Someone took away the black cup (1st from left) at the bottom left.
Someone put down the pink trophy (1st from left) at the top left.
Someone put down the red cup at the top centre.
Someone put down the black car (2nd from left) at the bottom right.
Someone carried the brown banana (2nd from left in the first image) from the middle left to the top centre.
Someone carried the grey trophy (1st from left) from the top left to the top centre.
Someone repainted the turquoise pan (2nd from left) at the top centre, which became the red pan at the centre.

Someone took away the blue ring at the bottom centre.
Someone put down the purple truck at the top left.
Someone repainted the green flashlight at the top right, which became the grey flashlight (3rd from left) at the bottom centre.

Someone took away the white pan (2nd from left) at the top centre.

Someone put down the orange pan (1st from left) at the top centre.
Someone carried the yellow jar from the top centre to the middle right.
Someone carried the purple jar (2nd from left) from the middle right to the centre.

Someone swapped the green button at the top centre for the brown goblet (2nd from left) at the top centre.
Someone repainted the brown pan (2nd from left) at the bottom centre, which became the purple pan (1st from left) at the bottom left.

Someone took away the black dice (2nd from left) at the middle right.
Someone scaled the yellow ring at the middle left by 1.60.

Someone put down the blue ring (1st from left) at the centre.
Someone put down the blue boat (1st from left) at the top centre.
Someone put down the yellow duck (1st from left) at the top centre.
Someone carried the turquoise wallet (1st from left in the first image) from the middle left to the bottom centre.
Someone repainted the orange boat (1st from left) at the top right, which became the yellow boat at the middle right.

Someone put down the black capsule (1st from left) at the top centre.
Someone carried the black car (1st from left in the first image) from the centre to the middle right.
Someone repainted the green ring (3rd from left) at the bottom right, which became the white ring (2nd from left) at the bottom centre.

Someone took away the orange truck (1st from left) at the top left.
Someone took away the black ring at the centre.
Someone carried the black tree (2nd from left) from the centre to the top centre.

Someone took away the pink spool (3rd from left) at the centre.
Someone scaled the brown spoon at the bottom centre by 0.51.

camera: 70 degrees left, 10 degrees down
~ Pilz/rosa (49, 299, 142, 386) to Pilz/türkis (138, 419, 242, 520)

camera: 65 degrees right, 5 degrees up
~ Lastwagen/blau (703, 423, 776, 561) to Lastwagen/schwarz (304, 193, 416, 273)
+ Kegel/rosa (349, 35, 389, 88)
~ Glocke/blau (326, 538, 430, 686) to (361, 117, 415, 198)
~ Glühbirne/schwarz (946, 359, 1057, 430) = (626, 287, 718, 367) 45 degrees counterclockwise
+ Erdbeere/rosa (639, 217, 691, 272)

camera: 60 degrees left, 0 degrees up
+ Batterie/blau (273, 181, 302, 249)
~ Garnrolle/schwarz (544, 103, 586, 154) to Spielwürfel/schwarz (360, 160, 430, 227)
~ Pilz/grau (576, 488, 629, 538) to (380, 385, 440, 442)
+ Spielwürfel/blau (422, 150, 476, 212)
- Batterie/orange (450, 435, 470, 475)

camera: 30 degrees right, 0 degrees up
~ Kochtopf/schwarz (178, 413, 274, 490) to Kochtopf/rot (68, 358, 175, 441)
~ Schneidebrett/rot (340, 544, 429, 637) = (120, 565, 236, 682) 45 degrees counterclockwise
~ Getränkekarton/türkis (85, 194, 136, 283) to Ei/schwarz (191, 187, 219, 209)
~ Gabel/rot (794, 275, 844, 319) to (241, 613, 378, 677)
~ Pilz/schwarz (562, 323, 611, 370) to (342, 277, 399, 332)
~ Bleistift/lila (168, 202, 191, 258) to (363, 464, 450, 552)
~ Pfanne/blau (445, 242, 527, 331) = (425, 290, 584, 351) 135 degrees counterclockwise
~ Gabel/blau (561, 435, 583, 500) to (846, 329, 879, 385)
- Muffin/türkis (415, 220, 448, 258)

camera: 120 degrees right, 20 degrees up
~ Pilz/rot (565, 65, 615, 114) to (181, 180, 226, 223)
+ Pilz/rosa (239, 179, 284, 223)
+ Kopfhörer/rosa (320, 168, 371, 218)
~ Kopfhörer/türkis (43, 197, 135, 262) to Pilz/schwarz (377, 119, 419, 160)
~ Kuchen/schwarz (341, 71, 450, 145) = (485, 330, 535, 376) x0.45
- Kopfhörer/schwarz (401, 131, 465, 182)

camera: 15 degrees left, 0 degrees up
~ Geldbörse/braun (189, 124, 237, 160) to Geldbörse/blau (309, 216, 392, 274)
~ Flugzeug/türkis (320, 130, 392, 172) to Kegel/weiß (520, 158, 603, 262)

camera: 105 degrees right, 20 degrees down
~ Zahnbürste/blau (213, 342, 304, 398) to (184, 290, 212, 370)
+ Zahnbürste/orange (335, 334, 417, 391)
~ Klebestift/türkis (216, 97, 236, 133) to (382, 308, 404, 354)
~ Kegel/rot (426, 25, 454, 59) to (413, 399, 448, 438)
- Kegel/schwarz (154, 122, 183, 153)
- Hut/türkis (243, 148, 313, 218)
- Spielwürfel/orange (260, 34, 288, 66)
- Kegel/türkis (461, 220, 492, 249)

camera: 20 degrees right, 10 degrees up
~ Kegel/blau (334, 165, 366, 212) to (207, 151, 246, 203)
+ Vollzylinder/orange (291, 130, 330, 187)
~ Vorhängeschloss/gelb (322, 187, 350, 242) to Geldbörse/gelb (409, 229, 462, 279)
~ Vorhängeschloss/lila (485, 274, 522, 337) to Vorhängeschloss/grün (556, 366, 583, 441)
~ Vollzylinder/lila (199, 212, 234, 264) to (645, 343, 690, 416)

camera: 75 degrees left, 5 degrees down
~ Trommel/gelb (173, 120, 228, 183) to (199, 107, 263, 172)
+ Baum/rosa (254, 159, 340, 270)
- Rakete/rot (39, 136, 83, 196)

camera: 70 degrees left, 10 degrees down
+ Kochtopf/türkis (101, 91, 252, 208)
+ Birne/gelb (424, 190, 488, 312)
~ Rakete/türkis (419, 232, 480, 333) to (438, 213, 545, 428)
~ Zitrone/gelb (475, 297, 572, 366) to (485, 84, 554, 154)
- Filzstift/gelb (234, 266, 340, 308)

----------

Scan the lines above for "Someone took away the white" and for "Someone put down the yellow". Repeat exactly the line holding each of them and every line in between.

- **Problem solution**:
Someone took away the white pan (2nd from left) at the top centre.

Someone put down the orange pan (1st from left) at the top centre.
Someone carried the yellow jar from the top centre to the middle right.
Someone carried the purple jar (2nd from left) from the middle right to the centre.

Someone swapped the green button at the top centre for the brown goblet (2nd from left) at the top centre.
Someone repainted the brown pan (2nd from left) at the bottom centre, which became the purple pan (1st from left) at the bottom left.

Someone took away the black dice (2nd from left) at the middle right.
Someone scaled the yellow ring at the middle left by 1.60.

Someone put down the blue ring (1st from left) at the centre.
Someone put down the blue boat (1st from left) at the top centre.
Someone put down the yellow duck (1st from left) at the top centre.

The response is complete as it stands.